_EXERCISE OBJECTIVE_. Below are the entries. Transcribe exactly the lines from the one with "toy banana (bright" through the one with "tablespoon (bright orange) [887, 277, 1010, 296]", ends included, and leave out all others.

_RECORDS FOR THE EXERCISE_.
▬▬▬▬▬▬▬▬▬▬

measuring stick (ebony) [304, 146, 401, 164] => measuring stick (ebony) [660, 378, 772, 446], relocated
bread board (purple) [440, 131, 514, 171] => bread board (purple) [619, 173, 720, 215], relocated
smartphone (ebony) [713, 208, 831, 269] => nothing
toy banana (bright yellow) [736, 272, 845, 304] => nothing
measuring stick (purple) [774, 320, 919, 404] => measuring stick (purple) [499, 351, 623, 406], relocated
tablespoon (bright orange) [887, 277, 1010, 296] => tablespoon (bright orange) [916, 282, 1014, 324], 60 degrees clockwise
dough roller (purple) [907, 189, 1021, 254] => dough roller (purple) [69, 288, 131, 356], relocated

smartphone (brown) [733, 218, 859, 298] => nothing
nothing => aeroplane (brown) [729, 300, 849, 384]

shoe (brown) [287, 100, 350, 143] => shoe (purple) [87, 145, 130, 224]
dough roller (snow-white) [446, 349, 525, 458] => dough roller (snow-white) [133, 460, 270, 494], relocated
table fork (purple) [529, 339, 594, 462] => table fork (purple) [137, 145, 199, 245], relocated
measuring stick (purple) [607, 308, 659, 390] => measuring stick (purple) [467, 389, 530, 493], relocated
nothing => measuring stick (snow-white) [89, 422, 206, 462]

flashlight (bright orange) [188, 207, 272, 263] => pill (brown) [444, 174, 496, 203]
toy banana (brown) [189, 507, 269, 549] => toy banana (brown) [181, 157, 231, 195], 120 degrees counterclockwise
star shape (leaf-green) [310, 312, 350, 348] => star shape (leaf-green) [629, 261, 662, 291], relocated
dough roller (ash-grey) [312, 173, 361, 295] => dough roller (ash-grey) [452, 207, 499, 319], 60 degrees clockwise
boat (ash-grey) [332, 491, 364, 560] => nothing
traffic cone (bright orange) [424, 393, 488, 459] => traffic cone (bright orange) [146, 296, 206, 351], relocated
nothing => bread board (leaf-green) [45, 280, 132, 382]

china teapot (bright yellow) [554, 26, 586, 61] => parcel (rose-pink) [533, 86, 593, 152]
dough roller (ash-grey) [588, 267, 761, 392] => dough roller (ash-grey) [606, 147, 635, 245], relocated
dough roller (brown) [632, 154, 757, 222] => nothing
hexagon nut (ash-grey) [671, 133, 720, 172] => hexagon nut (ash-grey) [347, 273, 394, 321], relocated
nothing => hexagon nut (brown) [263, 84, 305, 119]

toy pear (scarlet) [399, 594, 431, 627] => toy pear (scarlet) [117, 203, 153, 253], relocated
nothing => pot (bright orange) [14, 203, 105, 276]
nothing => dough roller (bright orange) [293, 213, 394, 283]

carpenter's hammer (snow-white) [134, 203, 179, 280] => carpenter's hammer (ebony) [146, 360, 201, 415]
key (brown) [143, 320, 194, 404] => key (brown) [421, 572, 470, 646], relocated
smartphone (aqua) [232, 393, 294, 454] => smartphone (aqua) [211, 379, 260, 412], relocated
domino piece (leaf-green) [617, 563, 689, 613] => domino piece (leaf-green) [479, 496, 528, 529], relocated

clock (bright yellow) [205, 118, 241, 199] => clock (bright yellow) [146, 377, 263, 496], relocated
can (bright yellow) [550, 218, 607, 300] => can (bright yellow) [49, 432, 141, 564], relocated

▬▬▬▬▬▬▬▬▬▬

_YOUR SOLUTION_.
toy banana (bright yellow) [736, 272, 845, 304] => nothing
measuring stick (purple) [774, 320, 919, 404] => measuring stick (purple) [499, 351, 623, 406], relocated
tablespoon (bright orange) [887, 277, 1010, 296] => tablespoon (bright orange) [916, 282, 1014, 324], 60 degrees clockwise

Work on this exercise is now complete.